Please transcribe exactly the lines from the first line of the records below through the line containing "The blue_glue_stick ended", including both, and omit all pictures.

(Information supplied begins)

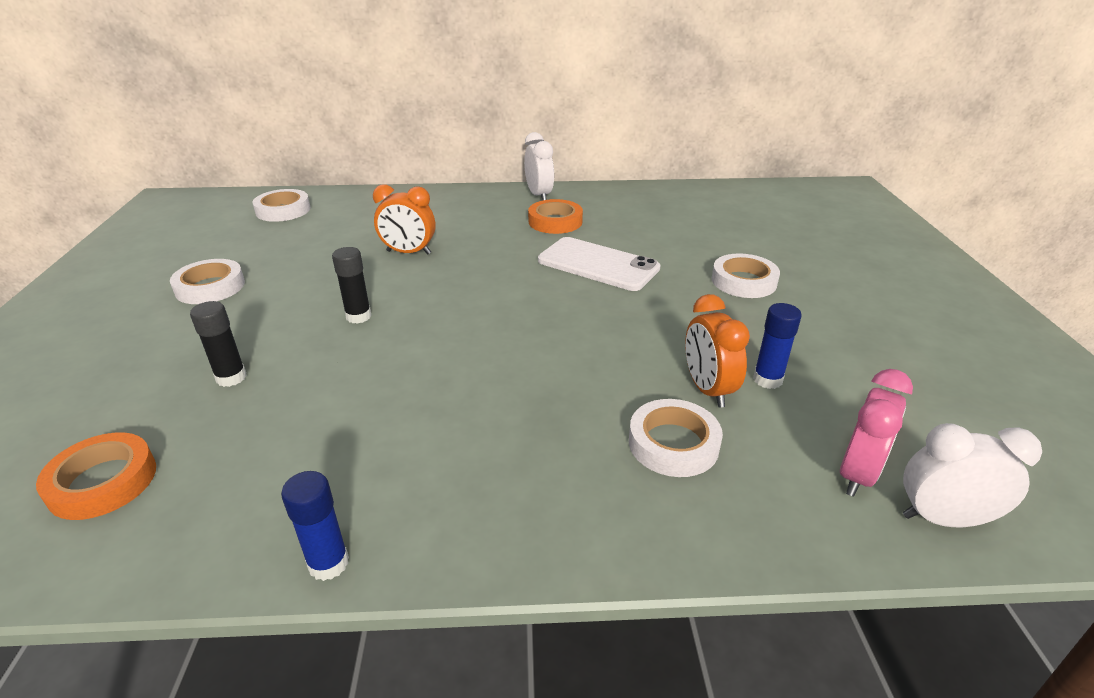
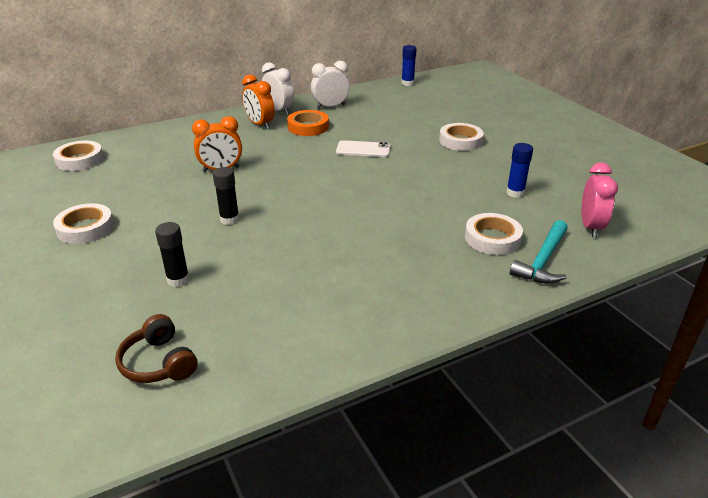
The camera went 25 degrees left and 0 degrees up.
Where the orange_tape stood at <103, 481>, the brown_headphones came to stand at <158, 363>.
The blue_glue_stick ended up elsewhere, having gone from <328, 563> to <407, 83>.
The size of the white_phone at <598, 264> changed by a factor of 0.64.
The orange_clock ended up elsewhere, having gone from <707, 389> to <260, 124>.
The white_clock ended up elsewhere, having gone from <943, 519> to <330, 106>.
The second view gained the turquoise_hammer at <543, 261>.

(Information supplied ends)

## Answer to the exercise
The camera went 25 degrees left and 0 degrees up.
Where the orange_tape stood at <103, 481>, the brown_headphones came to stand at <158, 363>.
The blue_glue_stick ended up elsewhere, having gone from <328, 563> to <407, 83>.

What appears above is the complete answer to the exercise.